**Records shown:**
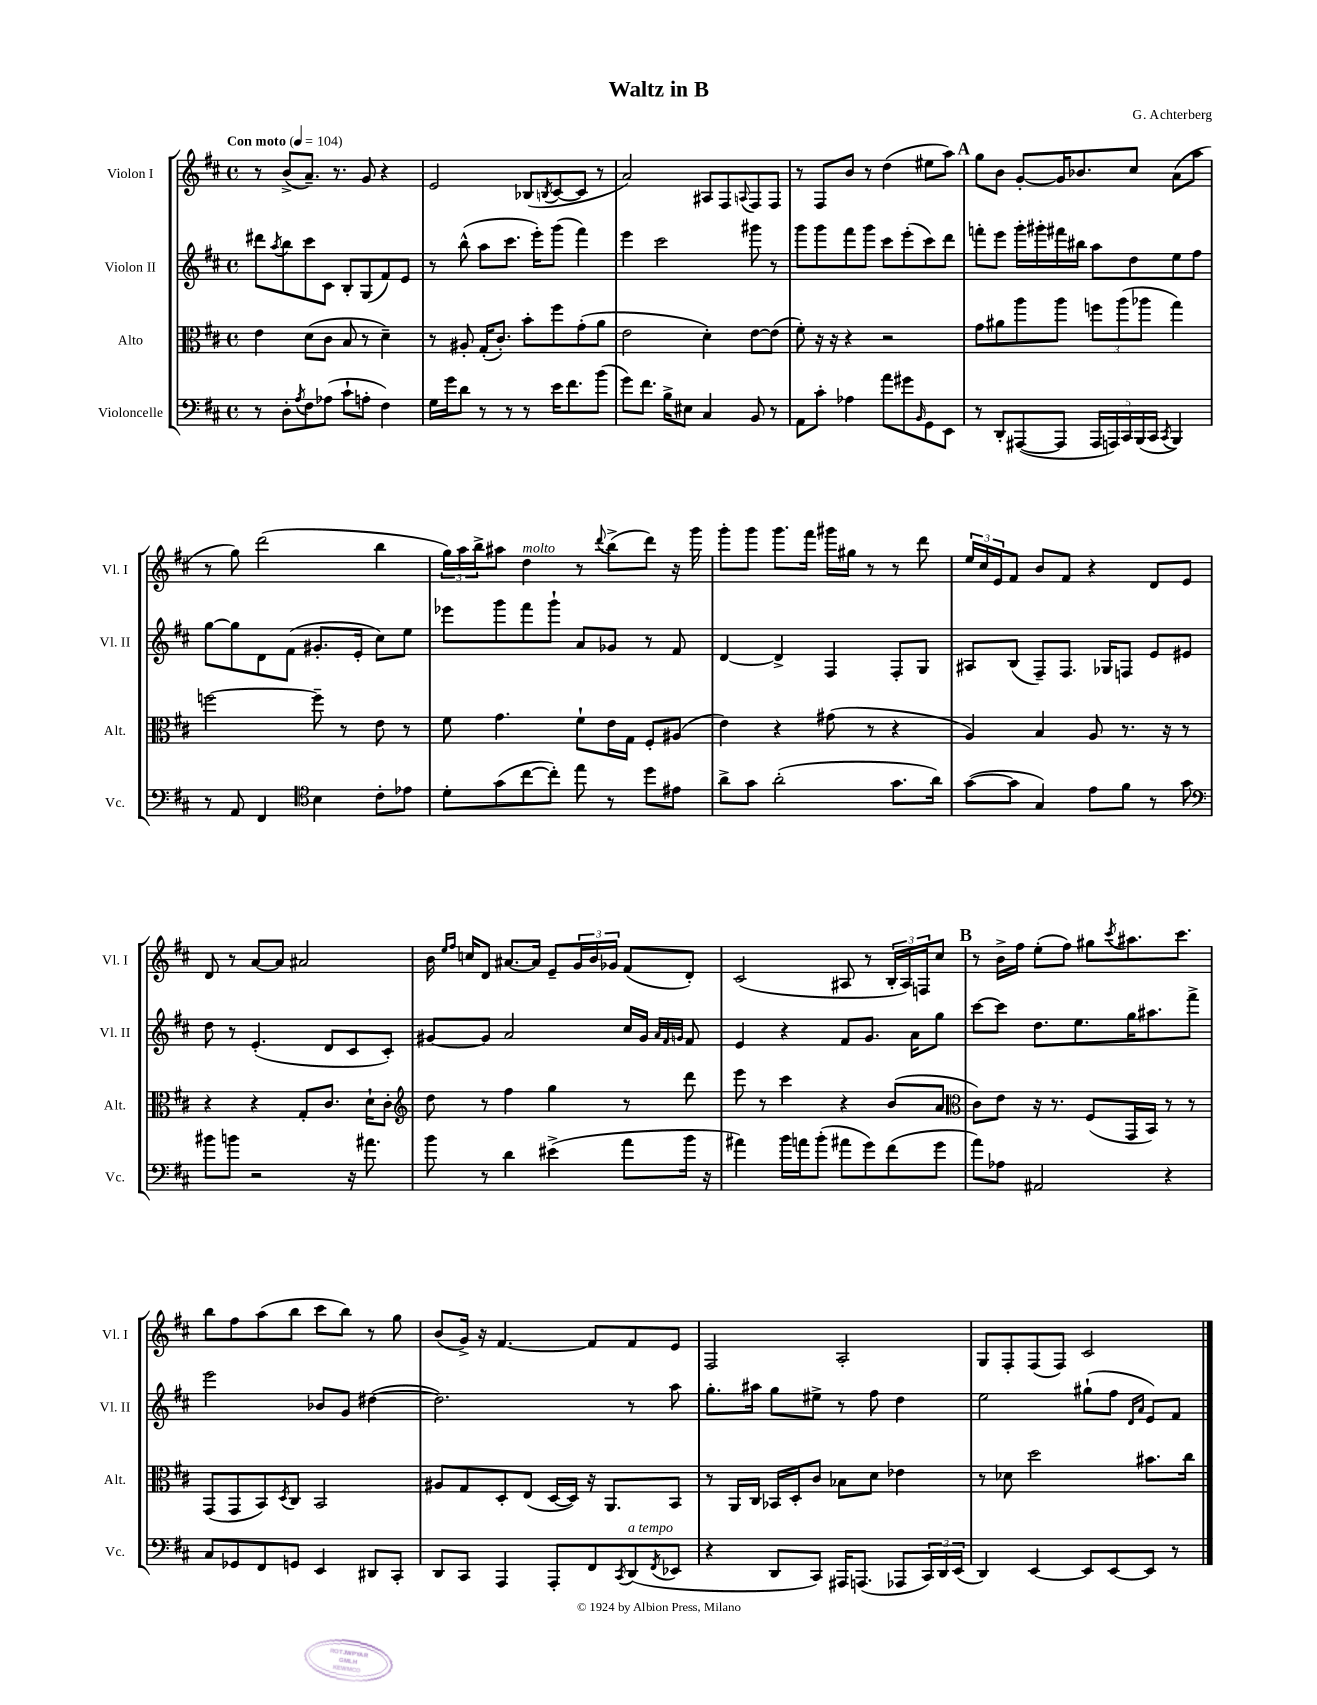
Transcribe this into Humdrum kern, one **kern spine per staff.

**kern	**kern	**kern	**kern
*part4	*part3	*part2	*part1
*staff4	*staff3	*staff2	*staff1
*I"Violoncelle	*I"Alto	*I"Violon II	*I"Violon I
*I'Vc.	*I'Alt.	*I'Vl. II	*I'Vl. I
*clefF4	*clefC3	*clefG2	*clefG2
*k[f#c#]	*k[f#c#]	*k[f#c#]	*k[f#c#]
*M4/4	*M4/4	*M4/4	*M4/4
*met(c)	*met(c)	*met(c)	*met(c)
*MM104	*MM104	*MM104	*MM104
=1	=1	=1	=1
!	!	!	!LO:TX:a:B:t=Con moto
8r	4e\	8ddd#X\L	8r
.	.	8qaa/	.
8D'\L	.	8bb\	(8b^/L
8qA/	.	.	.
8F#\	(8d\L	8ccc#\	8.a~/J)
(8A-X\J	8c#\J	8c#\J	.
.	.	.	8.r
8c#`\L	8B/	8B'/L	.
8An'\J	8r	(8G/	8g/
4F#\)	4d~\)	8f#/)	4r
.	.	8e/J	.
=2	=2	=2	=2
16G\LL	8r	8r	2e/
16g\J	.	.	.
8d\J	8A#X'/	(8bb^^\	.
8r	(16G'/KL	8aa\L	.
.	8.c#'/J)	.	.
8r	.	8.ccc#\J	.
8r	8b'\L	.	(8B-X/L
.	.	16eee'\KL)	.
.	.	.	8qBn/
16e\KL	8ff#\	(8ggg\J	[8c#/
8.f#\	.	.	.
.	(8g'\	4fff#\)	8c#/J]
(8b\J	8a\J	.	8r
=3	=3	=3	=3
8g\L)	2e\	4eee\	2a/)
8.f#\J	.	.	.
.	.	2ccc#\	.
16B^\KL	.	.	.
8E#X\J	.	.	.
4C#/	4d'\)	.	8A#X/L
.	.	.	8F#/
.	.	.	8qqAn/
8BB/	[8e\L	8ggg#X\	8F#/
8r	(8e\J]	8r	8F#/J
=4	=4	=4	=4
8AA\L	8f#'\)	8ggg\L	8r
8c#'\J	16r	8ggg\	8F#/L
.	16r	.	.
4A-X\	4r	8fff#\	8b/J
.	.	8ggg\J	8r
8a\L	2r	8ccc#\L	(4dd\
8g#X\	.	(8eee'\	.
16qqBB/	.	.	.
8GG\	.	8ccc#\)	8ee#X\L
8EE\J	.	8ddd\J	8aa\J)
!!LO:REH:place=s1:t=A
=5	=5	=5	=5
8r	8g\L	8fffn'\L	8gg\L
8DD'/L	8a#X\	8eee\J	8b\J
([8AAA#X/	8aa\	16ggg'\LL	[8g'/L
.	.	16ggg#X'\	.
8AAA#/J]	8aa\J	16fff#X\	16g/K]
.	.	16bb#X\JJ	8.b-X/
20AAA#/LL	12ffn\L	8aa\L	.
20AAAn/)	.	.	.
.	(12aa\	.	.
20CC#/	.	.	.
.	.	8dd\	8cc#/J
(20BBB/	.	.	.
.	12aa-X\J	.	.
20CC#/JJ	.	.	.
8qCC#/	.	.	.
4BBB/)	4gg\)	8ee\	(8a\L
.	.	8ff#\J	8aa\J
!!LO:LB:g=z
=6	=6	=6	=6
8r	[2ffn\	[8gg\L	8r
8AA/	.	8gg\]	8gg\)
4FF#/	.	8d\	(2ddd\
.	.	(8f#\J	.
*clefC4	*	*	*
4B\	8ff~\]	8.g#X'/L	.
.	8r	.	.
.	.	16e'/Jk	.
8c#'\L	8e\	8cc#\L)	4bb\
8e-X\J	8r	8ee\J	.
=7	=7	=7	=7
8d'\L	8f#\	8eee-X\L	24gg\LL)
.	.	.	24aa\
.	.	.	24bb^\J
(8g\	4.g\	8ggg\	8aa#X\J
!	!	!	!LO:TX:a:i:t=molto
[8cc#\	.	8fff#\	4dd\
8cc#'\J])	.	8ggg`\J	.
8ee\	8f#`\L	8a/L	8r
.	.	.	8qqddd/
8r	16e\L	8g-X/J	(8bb^\L
.	16G\JJ	.	.
8dd\L	8F#'/L	8r	8ddd\J)
8e#X\J	(8A#X/J	8f#/	16r
.	.	.	16ggg\
=8	=8	=8	=8
8a^\L	4e\)	[4d/	8ggg'\L
8g\J	.	.	8ggg\J
(2a'\	4r	4d^/]	8.ggg\L
.	.	.	16fff#\Jk
.	(8g#X\	4F#/	16ggg#X\LL
.	.	.	16gg#X\JJ
.	8r	.	8r
8.g\L	4r	8F#'/L	8r
.	.	8G/J	8ddd\
16a\Jk)	.	.	.
=9	=9	=9	=9
([8g\L	4A/)	8A#X/L	24ee/LL
.	.	.	24cc#/
.	.	.	24e/J
8g\J]	.	(8B/J	8f#/J
4G/)	4B/	8F#~/L)	8b/L
.	.	8.F#/J	8f#/J
8e\L	8A/	.	4r
.	.	16G-X/KL	.
8f#\J	8.r	8Fn/J	.
8r	.	8e/L	8d/L
.	16r	.	.
8g\	8r	8e#X/J	8e/J
!!LO:LB:g=z
=10	=10	=10	=10
*clefF4	*	*	*
8b#X\L	4r	8dd\	8d/
8bn\J	.	8r	8r
2r	4r	(4.e'/	[8a/L
.	.	.	8a/J]
.	8G'/L	.	2a#X/
.	8.c#/J	8d/L	.
16r	.	8c#/	.
8.a#X\	16d`\KL	.	.
.	8c#'\J	8c#'/J)	.
=11	=11	=11	=11
*	*clefG2	*	*
8b\	8dd\	[8g#X/L	16b\
.	.	.	16qqee/LL
.	.	.	16qqff#/JJ
.	.	.	16ccn/KL
8r	8r	8g#/J]	8d/J
4d\	4ff#\	2a/	[8.a#X/L
.	.	.	16a#/Jk]
(4e#X^\	4gg\	.	8e~/L
.	.	.	24g/L
.	.	.	24b/
.	.	.	24g-X/JJ
8a\L	8r	16cc#/LL	(8f#/L
.	.	16g#/JJ	.
.	.	32qqa/LLL	.
.	.	32qqf#/	.
.	.	32qqgn/JJJ	.
16b\Jk	8ddd\	8f#/	8d'/J)
16r	.	.	.
=12	=12	=12	=12
4a#X\)	8eee\	4e/	(2c#/
.	8r	.	.
16b\LL	4ccc#\	4r	.
16an\J	.	.	.
(8b'\J	.	.	.
8a#X\L	4r	8f#/L	8A#X/
8g\)	.	8.g/J	8r
(8f#\	(8b/L	.	24B'/LL
.	.	.	24A#/)
.	.	16a\KL	.
.	.	.	24Fn/J
8g\J	8a/J	8gg\J	8cc#/J
!!LO:REH:place=s1:t=B
=13	=13	=13	=13
*	*clefC3	*	*
8a\L)	8c#\L)	[8ccc#\L	8r
8A-X\J	8e\J	8ccc#\J]	16b^\LL
.	.	.	16ff#\JJ
2AA#X/	16r	8.dd\L	(8ee'\L
.	8.r	.	.
.	.	.	8ff#\J)
.	.	8.ee\	.
.	(8F#/L	.	8gg#X\L
.	.	.	8qccc#/
.	16GG/L	16gg\K	8.aa#X\
.	16BB/JJ)	8.aa#X\	.
4r	8r	.	.
.	.	.	8.ccc#\J
.	8r	8fff#^\J	.
!!LO:LB:g=z
=14	=14	=14	=14
8C#/L	(8GG/L	2eee\	8bb\L
8GG-X/	8GG/	.	8ff#\
8FF#/	8BB/)	.	(8aa\
.	8qD/	.	.
8GGn/J	8C#/J	.	8bb\J
4EE/	2BB/	8b-X/L	8ccc#\L
.	.	8g/J	8bb\J)
8DD#X/L	.	([4dd#X\	8r
8CC#'/J	.	.	8gg\
=15	=15	=15	=15
8DD/L	8A#X/L	2.dd#\])	(8b/L
8CC#/J	8G/	.	16g^/Jk)
.	.	.	16r
4AAA/	8D'/	.	[4.f#/
.	(8E/J	.	.
8AAA'/L	[16D/LL	.	.
.	16D/JJ])	.	.
8FF#/	16r	.	8f#/L]
.	8.AA/L	.	.
8qCC#/	.	.	.
!LO:TX:a:i:t=a tempo	!	!	!
(8DD/	.	8r	8f#/
8qFF#/	.	.	.
8EE-X/J	8BB/J	8aa\	8e/J
=16	=16	=16	=16
4r	8r	8.gg'\L	2F#/
.	16AA/LL	.	.
.	16C#/JJ	16aa#X\Jk	.
8DD/L	16BB-X/LL	8gg\L	.
.	16D'/J	.	.
8CC#/J)	8c#/J	8ee#X^\J	.
16AAA#X/KL	8B-X\L	8r	2A'/
(8.AAAn/J	.	.	.
.	8d\J	8ff#\	.
8AAA-X/L	4e-X\	4dd\	.
24CC#/L)	.	.	.
24DD/	.	.	.
(24EE/JJ	.	.	.
=17	=17	=17	=17
4DD/)	8r	2ee\	8G/L
.	8d-X\	.	8F#'/
[4EE/	2dd\	.	(8F#/
.	.	.	8F#/J)
8EE/L]	.	(8gg#X`\L	2c#/
[8EE/	.	8ff#\J	.
.	.	16qqd/LL	.
.	.	16qqa/JJ	.
8EE/J]	8.b#X\L	8e/L)	.
8r	.	8f#/J	.
.	16cc#\Jk	.	.
==	==	==	==
*-	*-	*-	*-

**What is asked:**
List each line of the records that includes the string "kern", copying every such line in full.

**Written answer:**
Transcribe this into Humdrum kern, one **kern spine per staff.
**kern	**kern	**kern	**kern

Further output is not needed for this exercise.